## [TASK OBJECTIVE]
Copy the records that follow exactly as written, but not their pictures.

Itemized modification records
-------

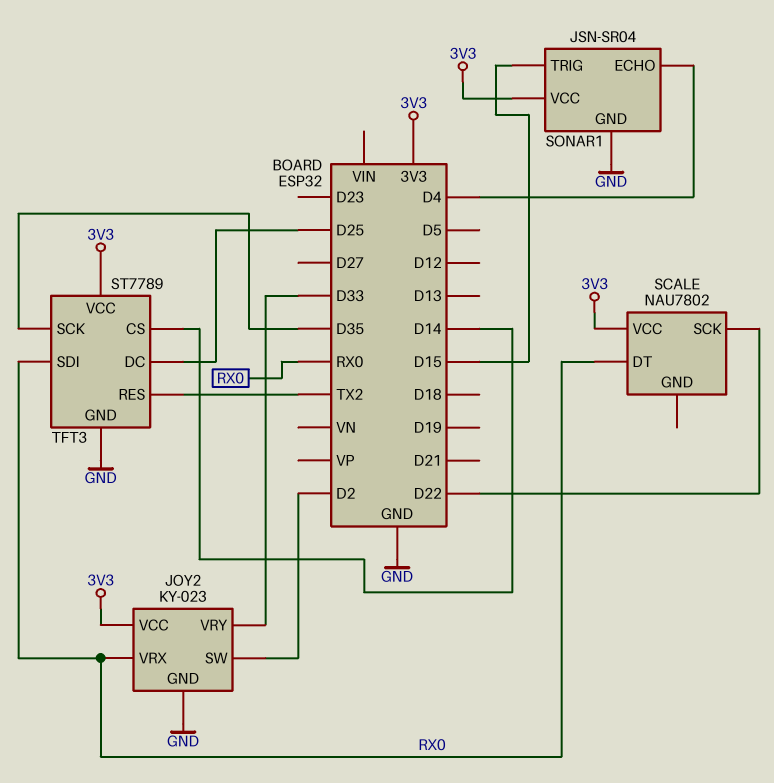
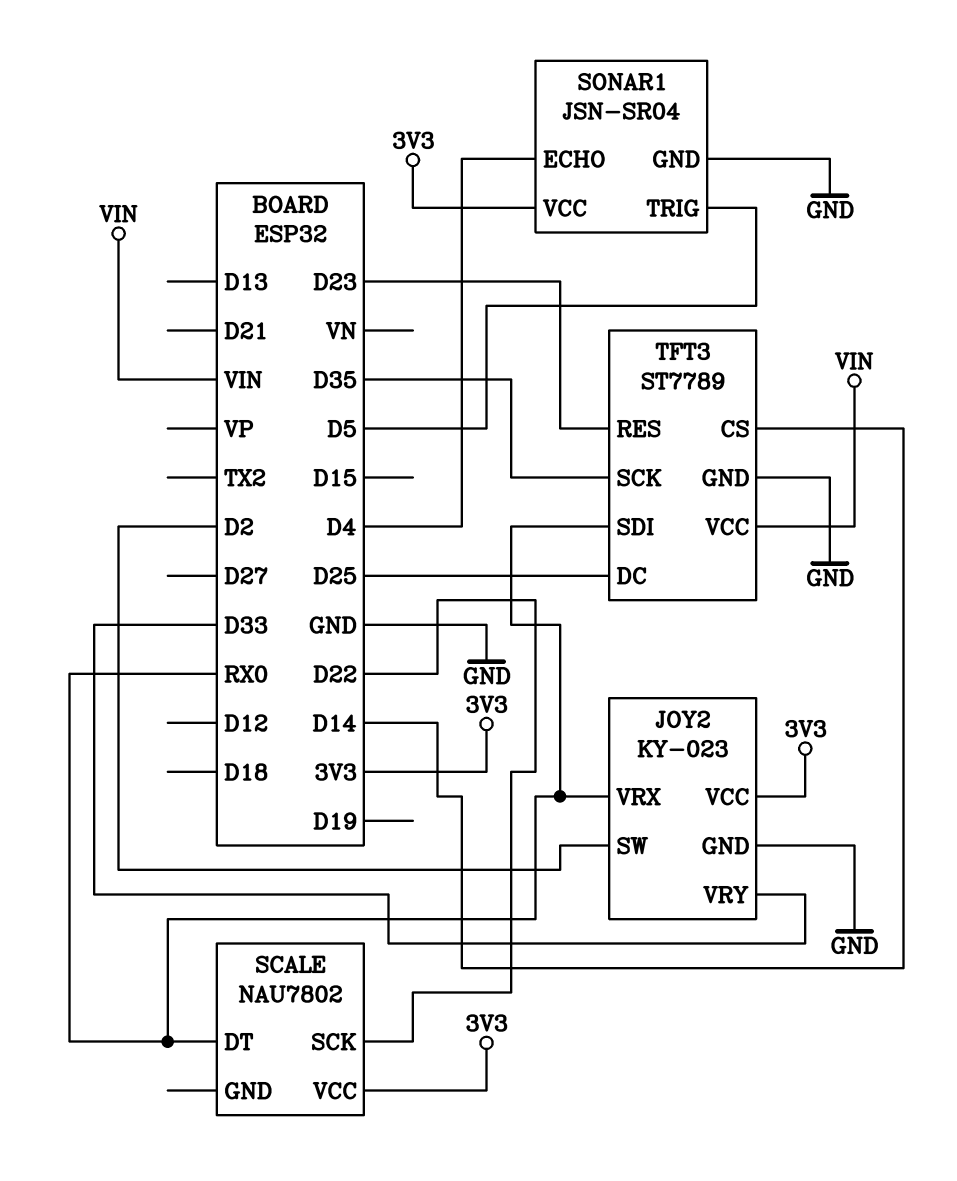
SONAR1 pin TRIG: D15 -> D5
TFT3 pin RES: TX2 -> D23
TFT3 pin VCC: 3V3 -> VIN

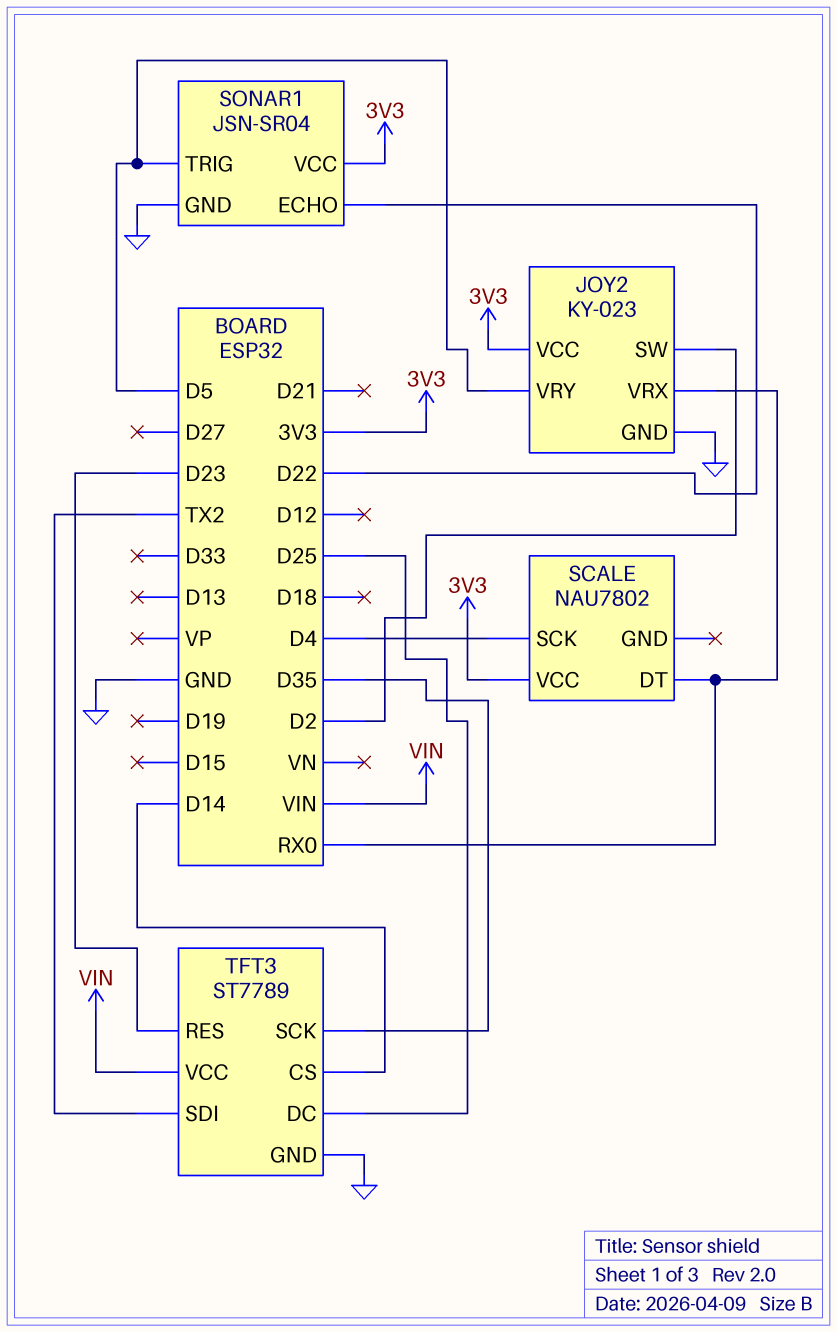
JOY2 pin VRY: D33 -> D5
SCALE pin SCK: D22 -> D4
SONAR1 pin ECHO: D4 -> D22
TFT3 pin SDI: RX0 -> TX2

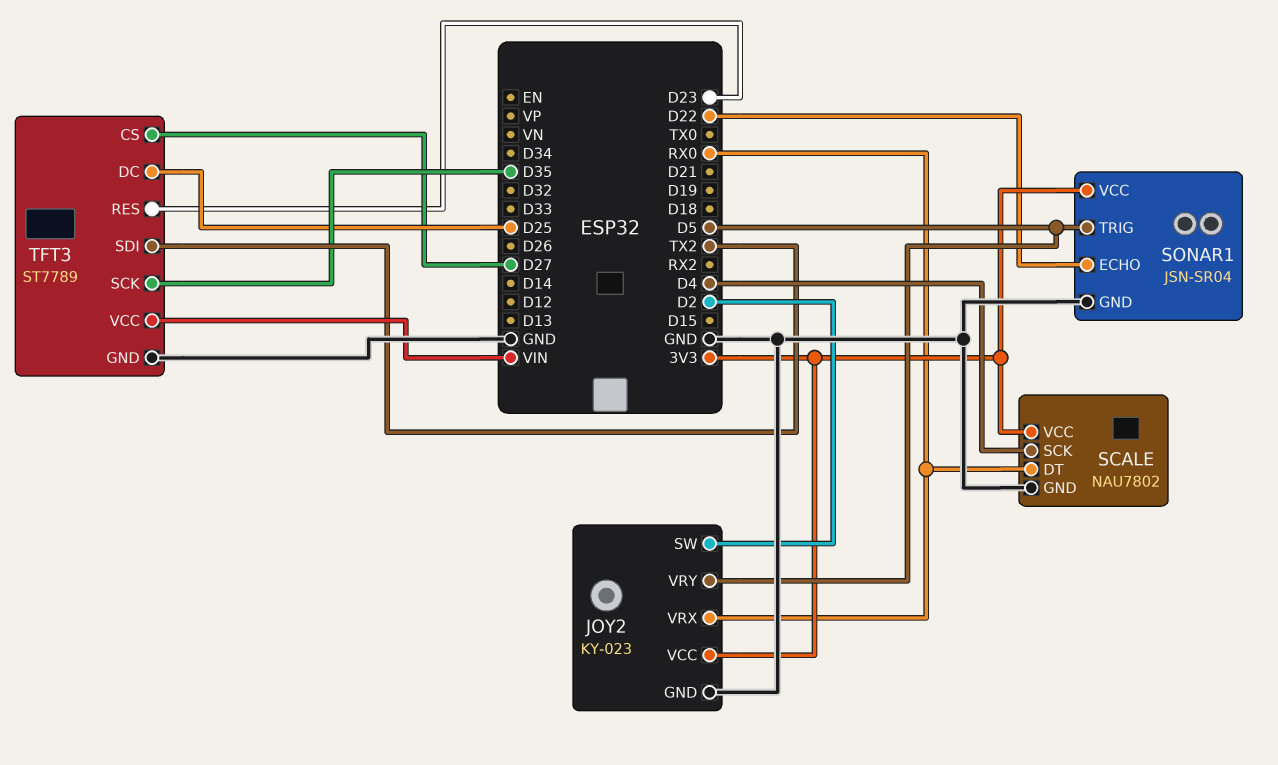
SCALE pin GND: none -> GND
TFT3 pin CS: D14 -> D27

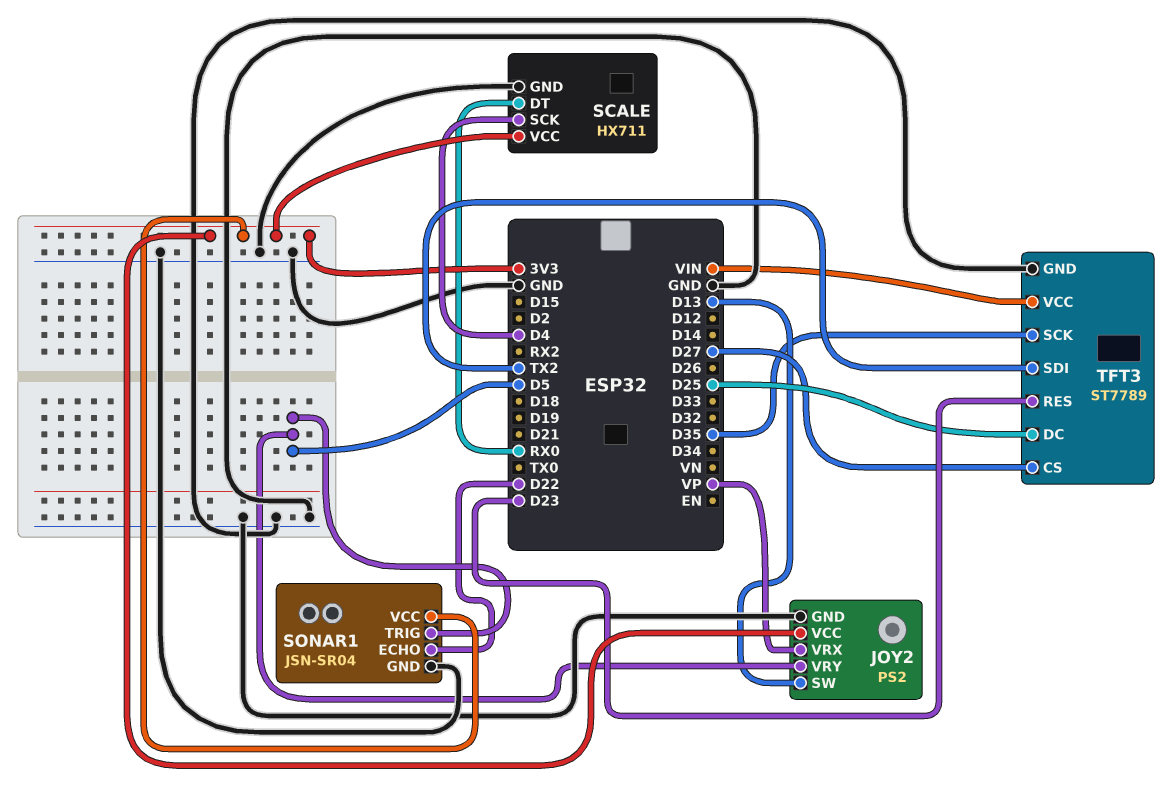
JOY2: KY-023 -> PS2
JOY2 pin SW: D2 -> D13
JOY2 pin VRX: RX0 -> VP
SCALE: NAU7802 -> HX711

-------

## [RESULT FOR THIS TASK]
SONAR1 pin TRIG: D15 -> D5
TFT3 pin RES: TX2 -> D23
TFT3 pin VCC: 3V3 -> VIN

JOY2 pin VRY: D33 -> D5
SCALE pin SCK: D22 -> D4
SONAR1 pin ECHO: D4 -> D22
TFT3 pin SDI: RX0 -> TX2

SCALE pin GND: none -> GND
TFT3 pin CS: D14 -> D27

JOY2: KY-023 -> PS2
JOY2 pin SW: D2 -> D13
JOY2 pin VRX: RX0 -> VP
SCALE: NAU7802 -> HX711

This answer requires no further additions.